Start of Material shown
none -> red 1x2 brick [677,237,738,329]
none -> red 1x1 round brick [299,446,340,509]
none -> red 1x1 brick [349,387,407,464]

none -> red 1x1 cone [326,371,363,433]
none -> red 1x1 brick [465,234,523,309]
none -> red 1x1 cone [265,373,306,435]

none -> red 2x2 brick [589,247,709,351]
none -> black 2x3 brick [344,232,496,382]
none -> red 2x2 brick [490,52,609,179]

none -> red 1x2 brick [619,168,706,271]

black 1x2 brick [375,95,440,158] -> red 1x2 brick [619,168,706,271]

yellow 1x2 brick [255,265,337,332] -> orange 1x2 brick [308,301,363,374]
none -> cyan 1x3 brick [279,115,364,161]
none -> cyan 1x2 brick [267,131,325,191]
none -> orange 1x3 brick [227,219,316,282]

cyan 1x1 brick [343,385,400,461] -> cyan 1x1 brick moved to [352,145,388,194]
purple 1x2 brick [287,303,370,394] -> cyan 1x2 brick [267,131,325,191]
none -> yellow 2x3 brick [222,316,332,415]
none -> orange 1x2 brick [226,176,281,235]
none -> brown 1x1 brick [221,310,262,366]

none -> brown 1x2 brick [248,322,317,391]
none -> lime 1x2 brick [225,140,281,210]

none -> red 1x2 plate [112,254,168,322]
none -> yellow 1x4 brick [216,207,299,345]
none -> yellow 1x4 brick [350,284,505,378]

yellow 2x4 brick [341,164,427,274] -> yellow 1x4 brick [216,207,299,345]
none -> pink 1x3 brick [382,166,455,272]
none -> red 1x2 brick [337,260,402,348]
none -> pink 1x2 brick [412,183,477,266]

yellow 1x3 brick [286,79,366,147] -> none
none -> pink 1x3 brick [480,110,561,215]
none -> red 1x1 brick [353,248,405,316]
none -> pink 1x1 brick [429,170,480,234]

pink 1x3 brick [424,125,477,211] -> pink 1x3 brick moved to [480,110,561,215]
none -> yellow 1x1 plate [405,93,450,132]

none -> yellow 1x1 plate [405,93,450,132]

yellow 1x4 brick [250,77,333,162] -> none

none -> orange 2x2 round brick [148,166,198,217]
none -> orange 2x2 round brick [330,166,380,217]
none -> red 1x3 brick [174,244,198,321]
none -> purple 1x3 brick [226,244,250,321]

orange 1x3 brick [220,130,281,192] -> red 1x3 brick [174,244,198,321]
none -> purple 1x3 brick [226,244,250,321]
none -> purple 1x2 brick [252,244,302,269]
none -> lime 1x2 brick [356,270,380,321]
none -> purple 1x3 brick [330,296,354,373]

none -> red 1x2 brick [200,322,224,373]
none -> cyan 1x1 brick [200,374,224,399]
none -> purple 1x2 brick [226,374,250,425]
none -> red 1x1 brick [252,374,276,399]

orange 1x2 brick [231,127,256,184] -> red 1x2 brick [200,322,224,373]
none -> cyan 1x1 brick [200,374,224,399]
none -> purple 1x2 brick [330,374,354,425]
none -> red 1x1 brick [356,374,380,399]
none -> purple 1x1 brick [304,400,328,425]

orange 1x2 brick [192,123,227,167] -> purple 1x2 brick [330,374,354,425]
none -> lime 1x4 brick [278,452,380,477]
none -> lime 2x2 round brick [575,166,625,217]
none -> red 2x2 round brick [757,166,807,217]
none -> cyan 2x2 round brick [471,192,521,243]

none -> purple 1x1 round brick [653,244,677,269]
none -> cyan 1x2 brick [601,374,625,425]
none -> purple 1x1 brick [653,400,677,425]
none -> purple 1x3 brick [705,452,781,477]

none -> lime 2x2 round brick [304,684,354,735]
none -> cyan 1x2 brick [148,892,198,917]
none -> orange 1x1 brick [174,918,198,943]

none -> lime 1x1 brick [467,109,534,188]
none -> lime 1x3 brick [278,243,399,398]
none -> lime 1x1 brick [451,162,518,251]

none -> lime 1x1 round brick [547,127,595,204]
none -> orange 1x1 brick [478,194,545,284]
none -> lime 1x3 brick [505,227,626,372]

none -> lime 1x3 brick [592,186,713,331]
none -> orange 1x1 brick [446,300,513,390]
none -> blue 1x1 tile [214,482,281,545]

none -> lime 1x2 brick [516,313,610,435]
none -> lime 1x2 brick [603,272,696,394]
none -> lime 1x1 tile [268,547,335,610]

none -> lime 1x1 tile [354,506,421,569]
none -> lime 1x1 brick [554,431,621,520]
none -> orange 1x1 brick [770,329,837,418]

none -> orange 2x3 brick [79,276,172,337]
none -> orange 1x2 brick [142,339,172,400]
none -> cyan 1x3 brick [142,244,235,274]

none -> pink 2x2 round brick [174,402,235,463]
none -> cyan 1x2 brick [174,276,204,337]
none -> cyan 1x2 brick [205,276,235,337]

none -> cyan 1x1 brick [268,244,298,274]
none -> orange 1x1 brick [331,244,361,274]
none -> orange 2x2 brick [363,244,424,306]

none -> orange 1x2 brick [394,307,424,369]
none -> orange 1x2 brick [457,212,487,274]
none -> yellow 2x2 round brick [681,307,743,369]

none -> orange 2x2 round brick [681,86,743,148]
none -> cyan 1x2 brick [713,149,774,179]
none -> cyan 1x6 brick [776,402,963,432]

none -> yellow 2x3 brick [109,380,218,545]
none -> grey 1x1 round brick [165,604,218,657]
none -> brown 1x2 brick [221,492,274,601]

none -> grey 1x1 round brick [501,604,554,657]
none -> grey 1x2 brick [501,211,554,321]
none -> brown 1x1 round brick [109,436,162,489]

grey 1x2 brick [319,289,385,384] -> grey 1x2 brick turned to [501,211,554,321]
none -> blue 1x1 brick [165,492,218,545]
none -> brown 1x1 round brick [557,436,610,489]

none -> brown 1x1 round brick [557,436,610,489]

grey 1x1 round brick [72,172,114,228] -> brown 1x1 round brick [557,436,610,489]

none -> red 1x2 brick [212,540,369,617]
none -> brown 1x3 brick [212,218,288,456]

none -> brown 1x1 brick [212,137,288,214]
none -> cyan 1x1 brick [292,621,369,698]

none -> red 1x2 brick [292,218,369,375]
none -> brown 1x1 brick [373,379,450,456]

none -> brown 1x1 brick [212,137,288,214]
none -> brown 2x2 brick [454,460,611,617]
End of Material shown
Please find, in the entries above, every line where "moved" occurs, and copy it.

→ Solution
cyan 1x1 brick [343,385,400,461] -> cyan 1x1 brick moved to [352,145,388,194]
pink 1x3 brick [424,125,477,211] -> pink 1x3 brick moved to [480,110,561,215]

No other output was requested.